Each record below needs to be reproduced precisely, though not its pictures.
________
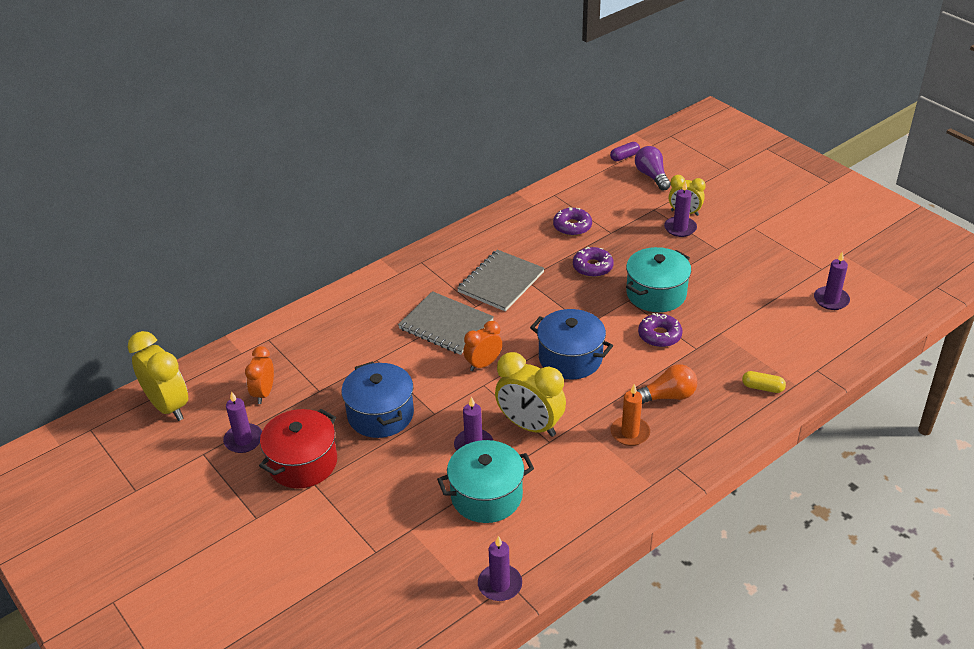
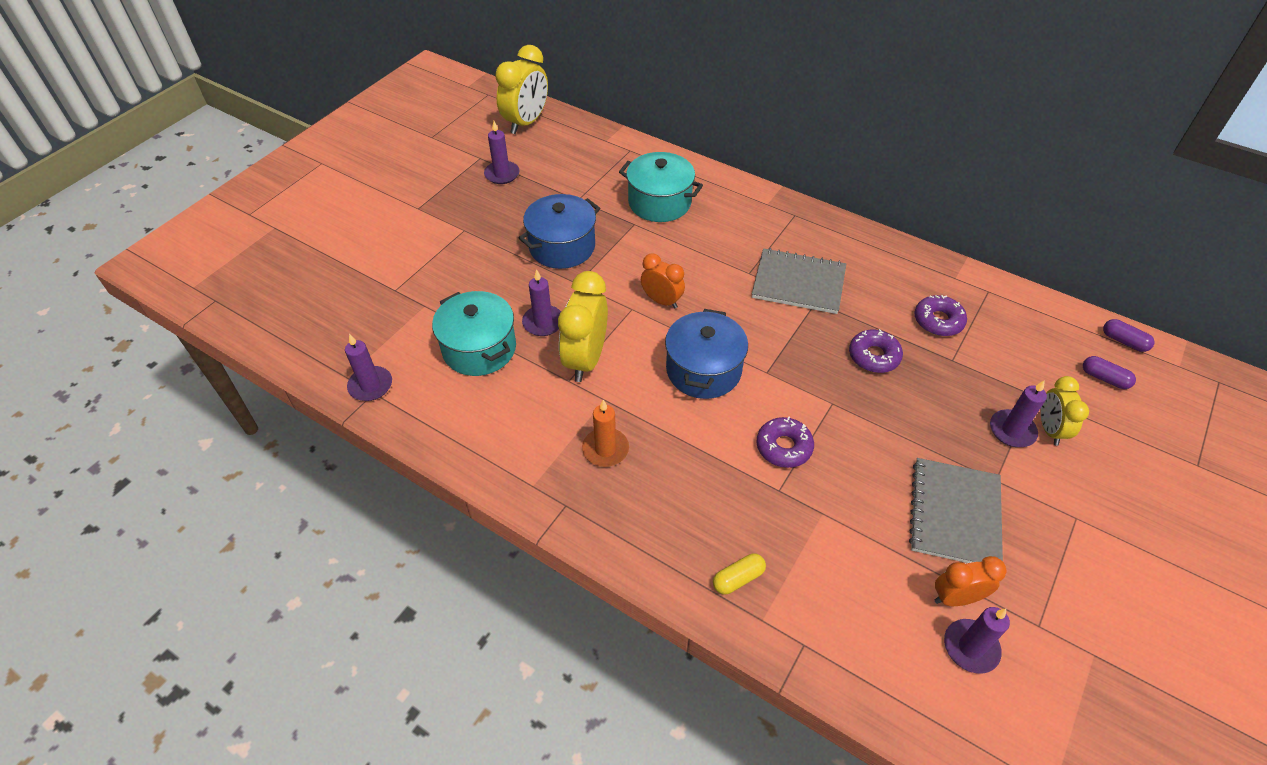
camera: 70 degrees right, 10 degrees up
(264, 393) = (561, 168): orange clock -> orange clock (956, 598)
(302, 463) = (486, 216): red pot -> none
(446, 325) = (707, 258): grey notebook -> grey notebook (954, 514)
(652, 176) = (1104, 378): purple light bulb -> purple capsule
(656, 294) = (860, 429): turquoise pot -> turquoise pot (659, 202)
(667, 396) = (679, 474): orange light bulb -> none
(762, 387) = (738, 578): yellow capsule -> yellow capsule turned 60 degrees clockwise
________
Task solution:
camera: 70 degrees right, 10 degrees up
(264, 393) = (561, 168): orange clock -> orange clock (956, 598)
(302, 463) = (486, 216): red pot -> none
(446, 325) = (707, 258): grey notebook -> grey notebook (954, 514)
(652, 176) = (1104, 378): purple light bulb -> purple capsule
(656, 294) = (860, 429): turquoise pot -> turquoise pot (659, 202)
(667, 396) = (679, 474): orange light bulb -> none
(762, 387) = (738, 578): yellow capsule -> yellow capsule turned 60 degrees clockwise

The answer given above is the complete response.